To do →
Copy each line of the records that holds the string "board".

Exercise data →
————————

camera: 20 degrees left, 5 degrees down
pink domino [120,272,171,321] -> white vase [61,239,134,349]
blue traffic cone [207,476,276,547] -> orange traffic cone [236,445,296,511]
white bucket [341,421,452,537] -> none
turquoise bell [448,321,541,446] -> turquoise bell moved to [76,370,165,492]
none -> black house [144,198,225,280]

————————

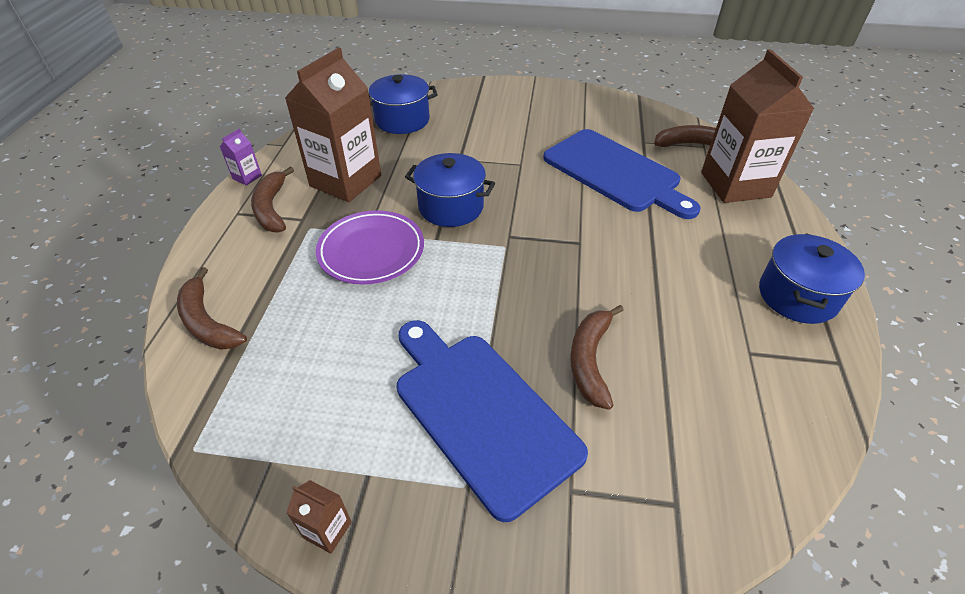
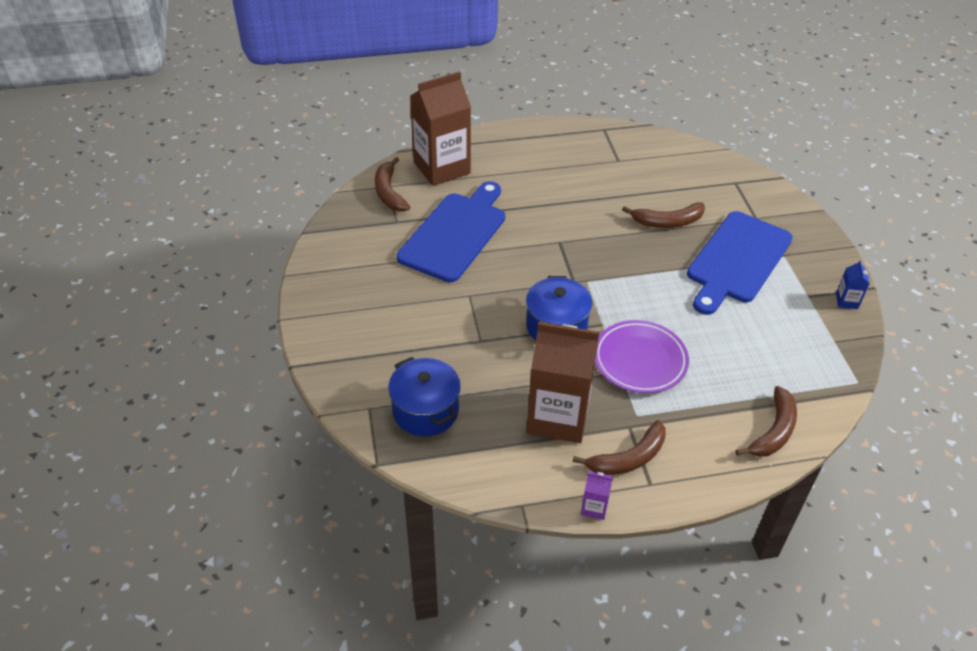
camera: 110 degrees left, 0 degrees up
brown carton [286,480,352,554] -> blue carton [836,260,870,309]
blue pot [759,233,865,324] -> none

————————

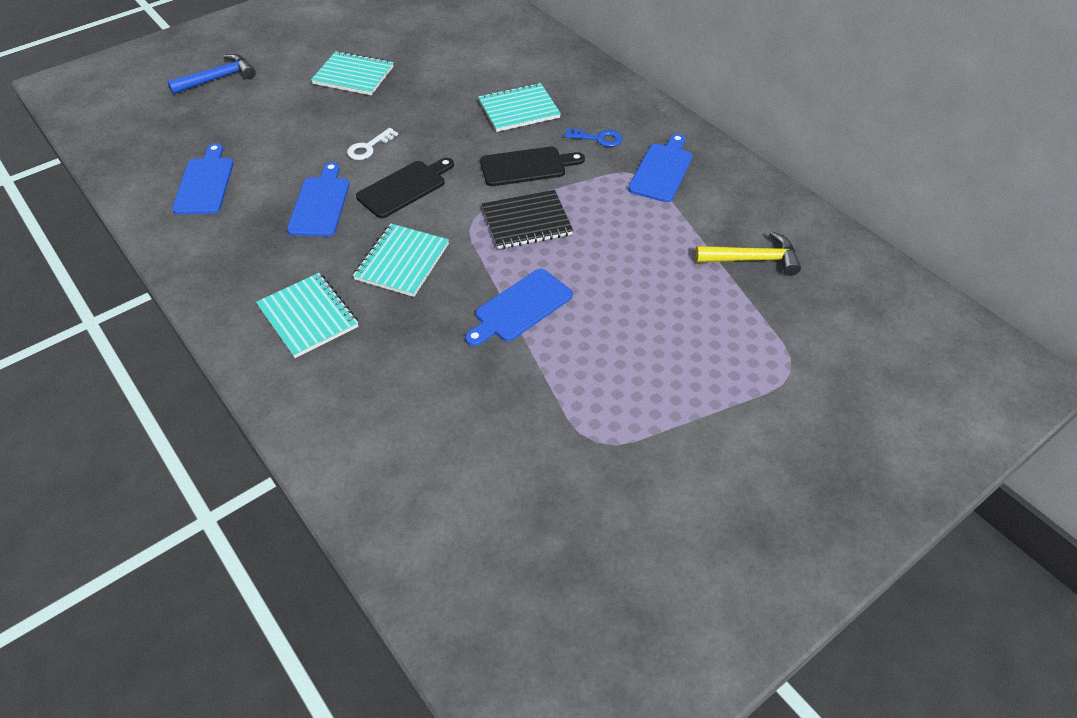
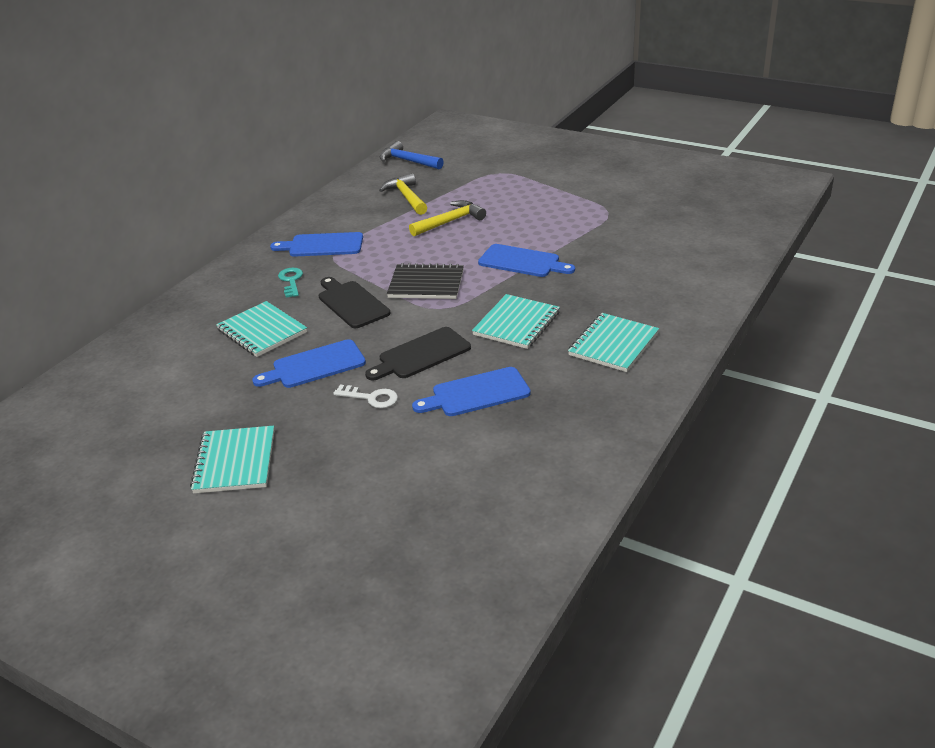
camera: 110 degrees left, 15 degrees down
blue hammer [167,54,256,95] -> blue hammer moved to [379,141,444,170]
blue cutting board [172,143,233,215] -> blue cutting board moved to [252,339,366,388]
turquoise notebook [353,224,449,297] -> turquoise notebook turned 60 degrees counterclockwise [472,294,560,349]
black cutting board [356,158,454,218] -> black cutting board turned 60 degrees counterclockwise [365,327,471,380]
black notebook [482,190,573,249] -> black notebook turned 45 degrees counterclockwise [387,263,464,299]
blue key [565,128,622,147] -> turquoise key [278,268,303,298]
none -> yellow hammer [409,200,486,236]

————————

Solution to this task →
blue cutting board [172,143,233,215] -> blue cutting board moved to [252,339,366,388]
black cutting board [356,158,454,218] -> black cutting board turned 60 degrees counterclockwise [365,327,471,380]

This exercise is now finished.